[Stored data entries]
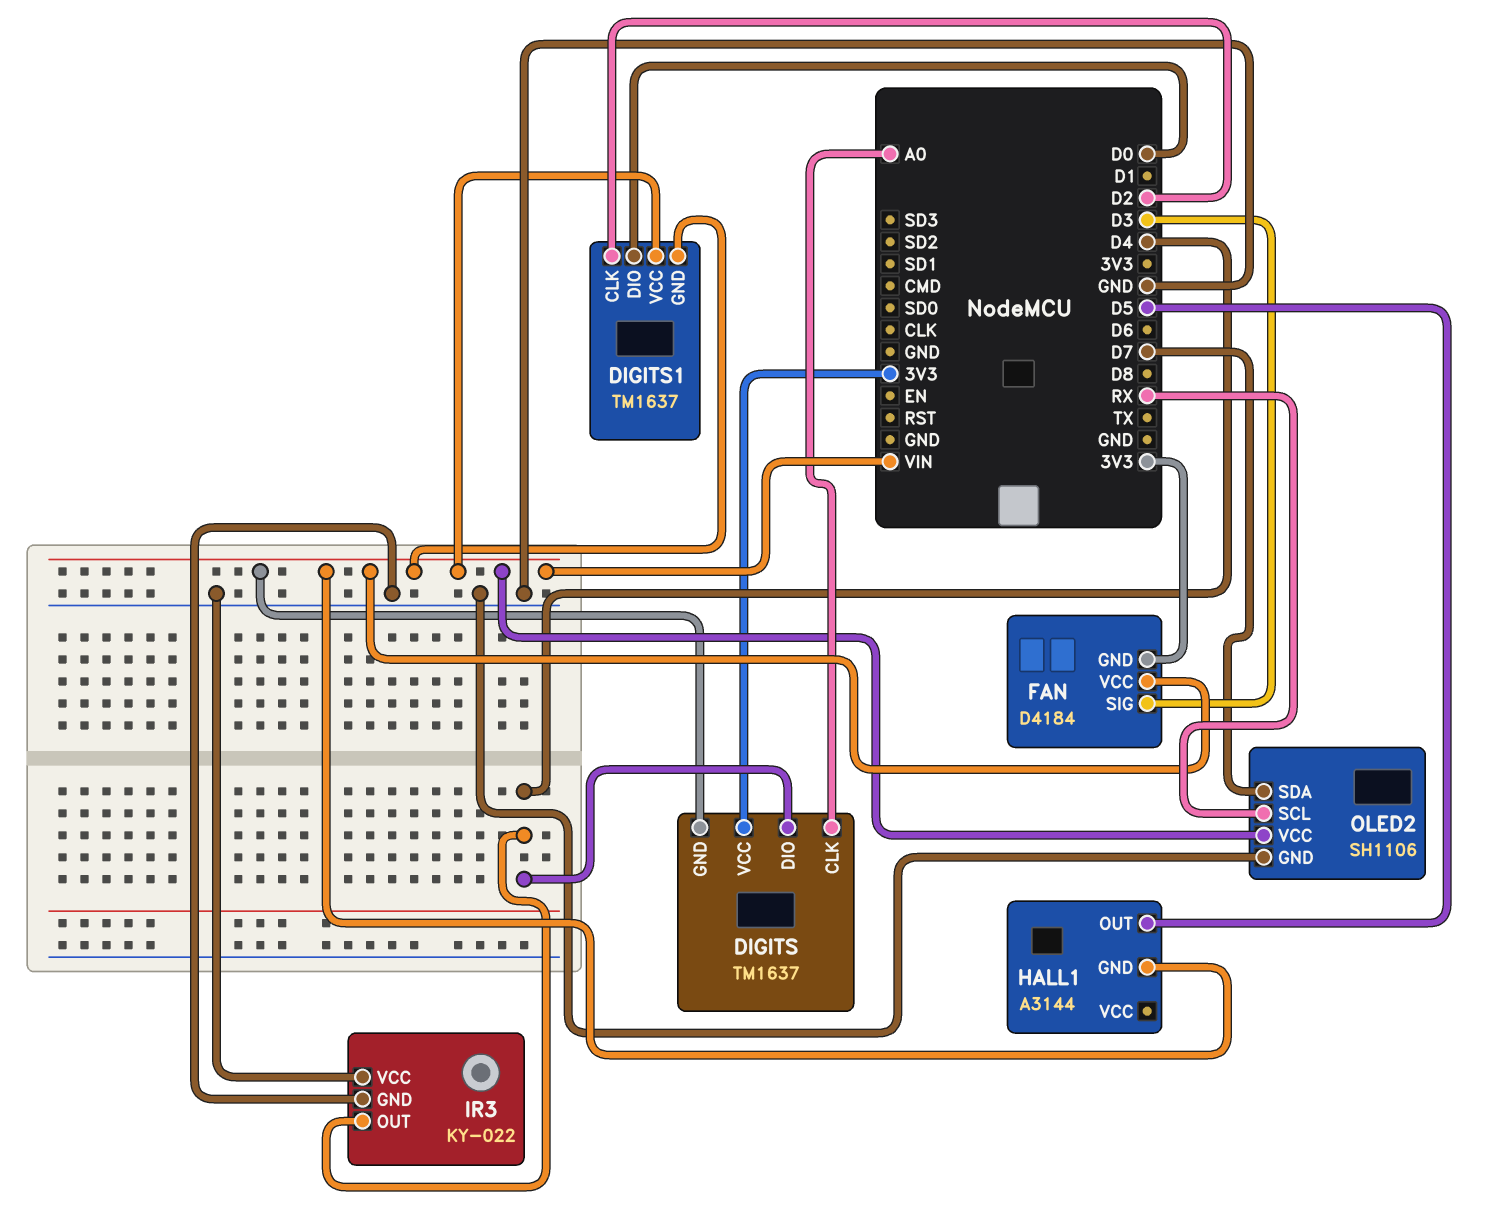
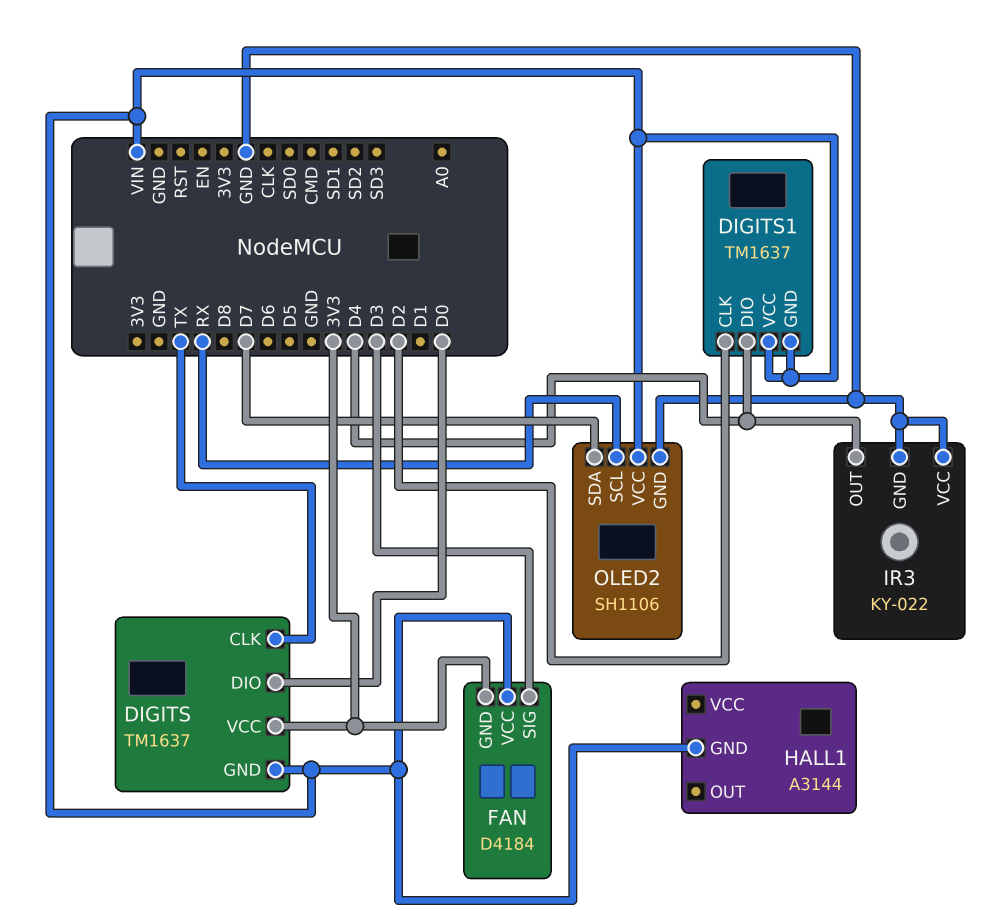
DIGITS pin CLK: A0 -> TX
DIGITS pin DIO: D4 -> D0
DIGITS1 pin DIO: D0 -> D4
HALL1 pin OUT: D5 -> none

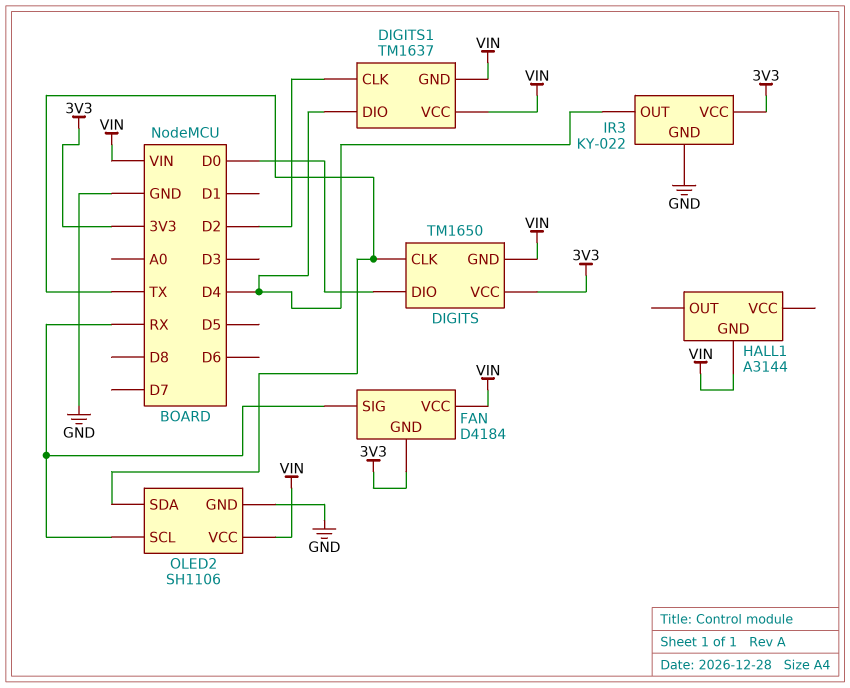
DIGITS: TM1637 -> TM1650
FAN pin SIG: D3 -> RX
IR3 pin VCC: GND -> 3V3
OLED2 pin SDA: D7 -> TX

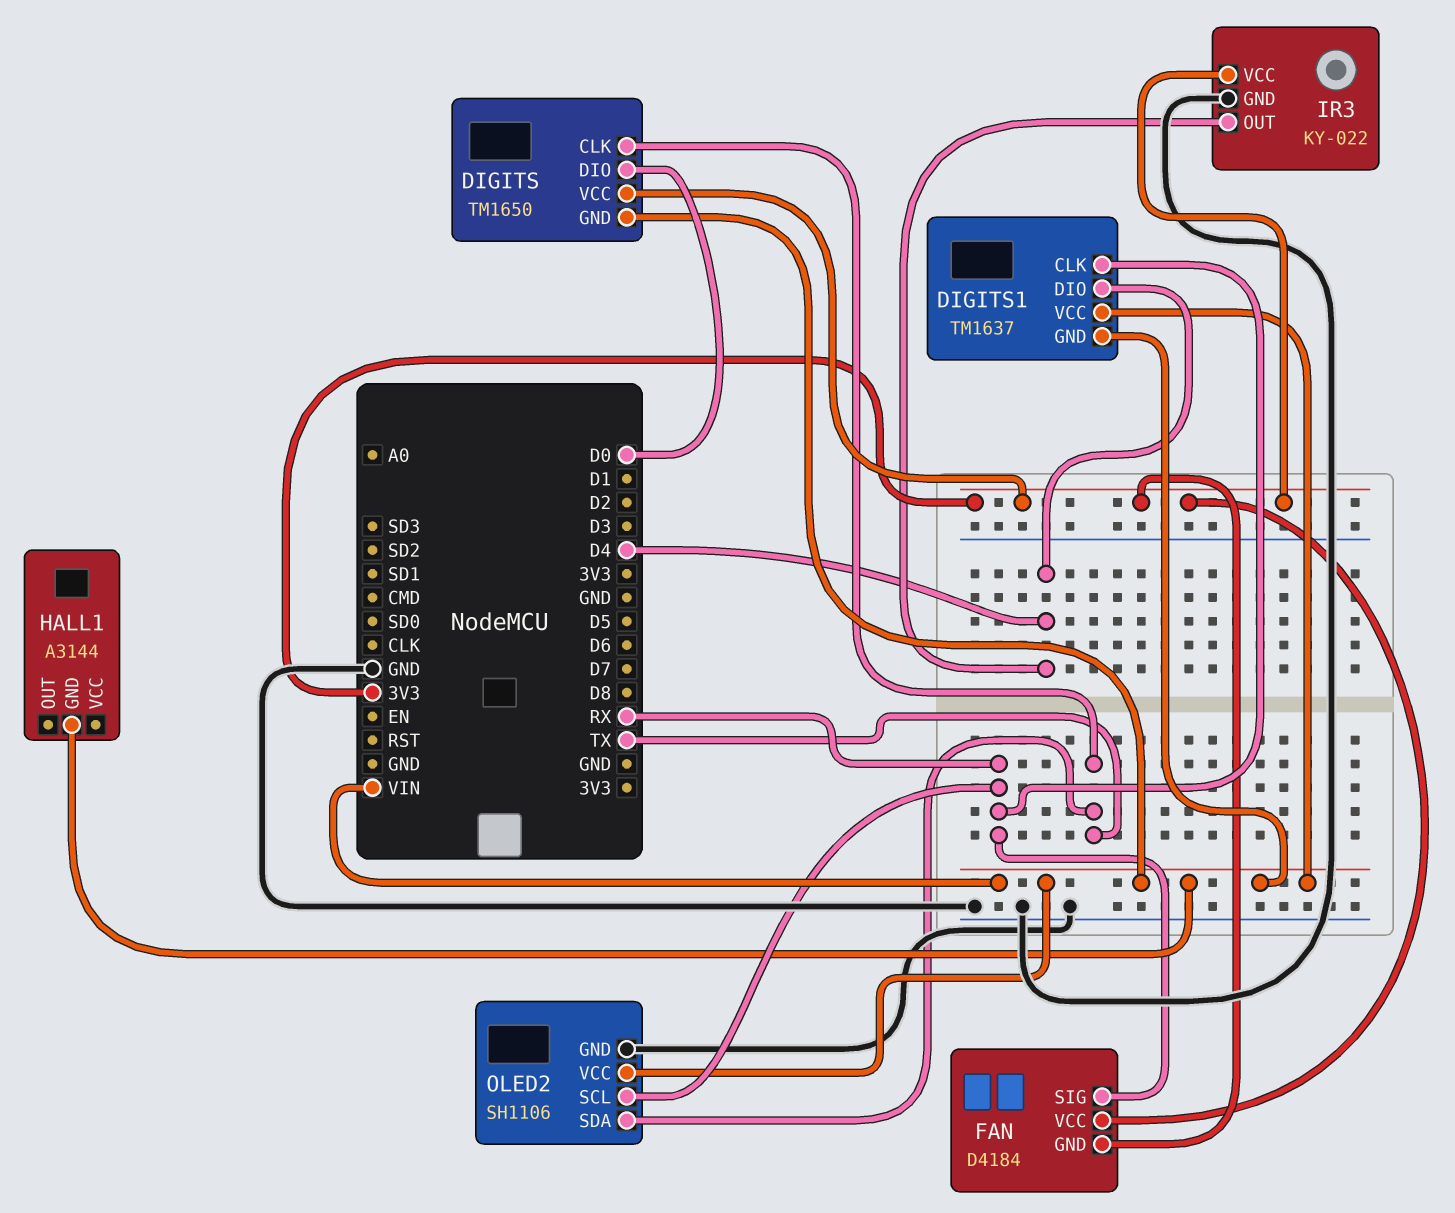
DIGITS1 pin CLK: D2 -> RX
FAN pin VCC: VIN -> 3V3

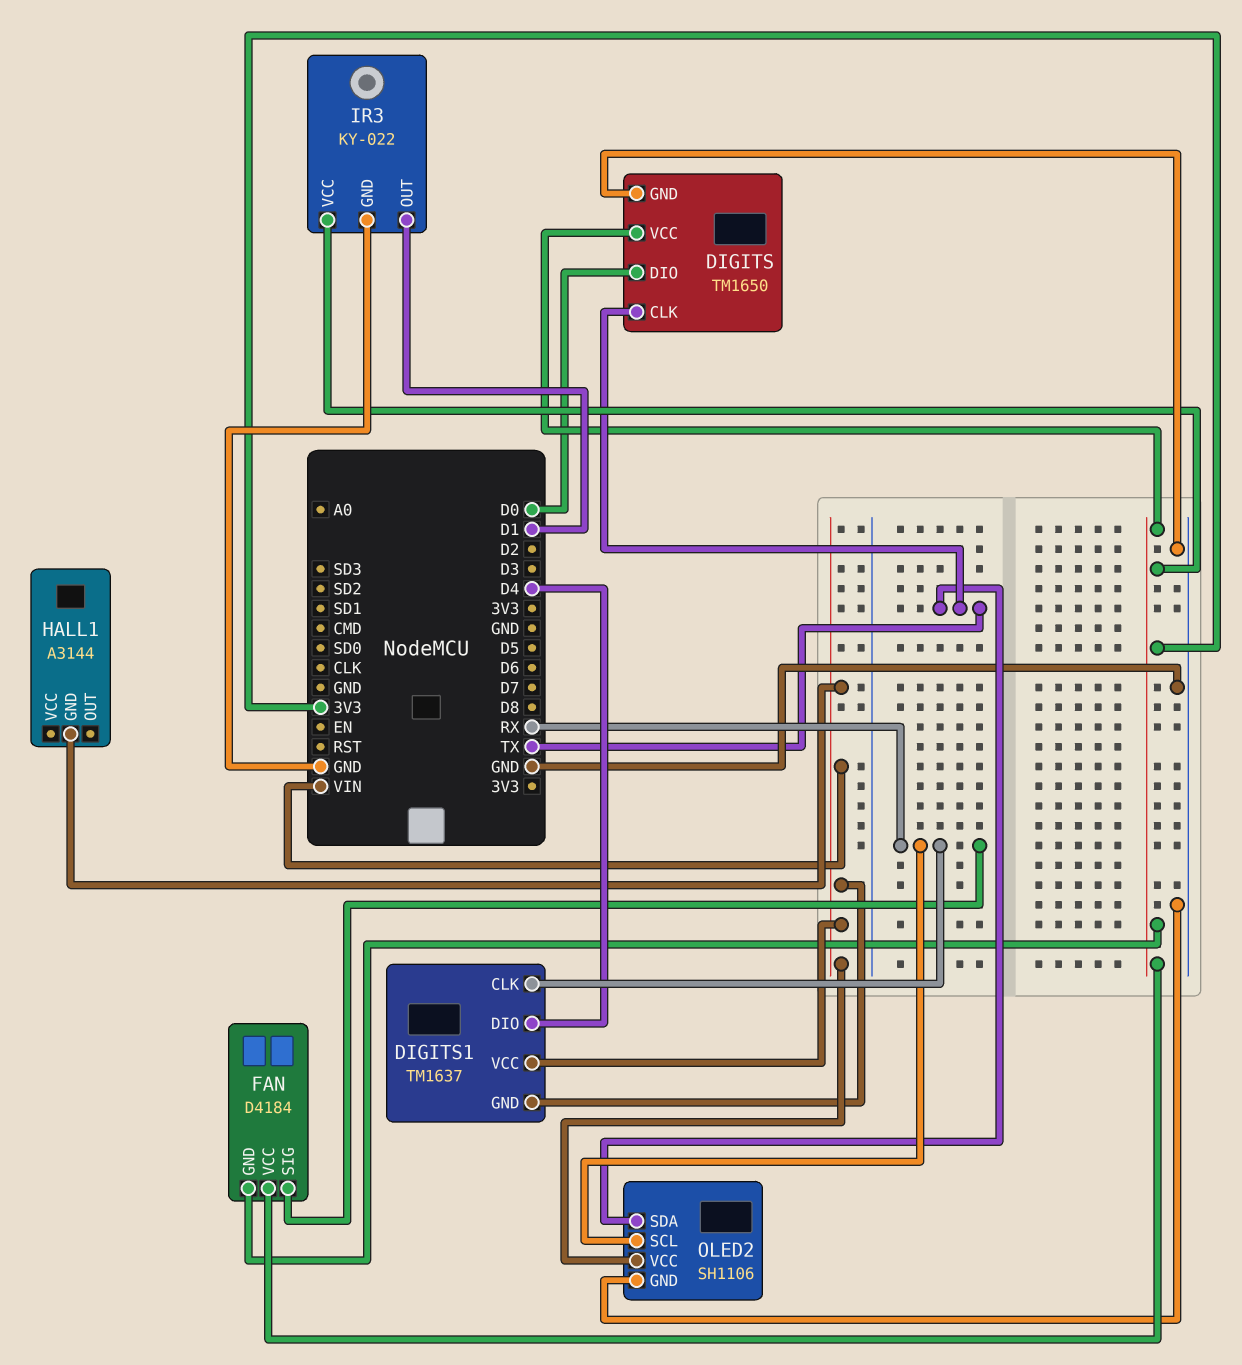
DIGITS pin GND: VIN -> GND
IR3 pin OUT: D4 -> D1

WHAT TO PRODUCE:
An exact copy is needed of every line from the one holding "FAN pin SIG: D3 -> RX" to the end of the entries above, both ends kept and each picture dropped.

ANSWER FOR THIS EXERCISE:
FAN pin SIG: D3 -> RX
IR3 pin VCC: GND -> 3V3
OLED2 pin SDA: D7 -> TX

DIGITS1 pin CLK: D2 -> RX
FAN pin VCC: VIN -> 3V3

DIGITS pin GND: VIN -> GND
IR3 pin OUT: D4 -> D1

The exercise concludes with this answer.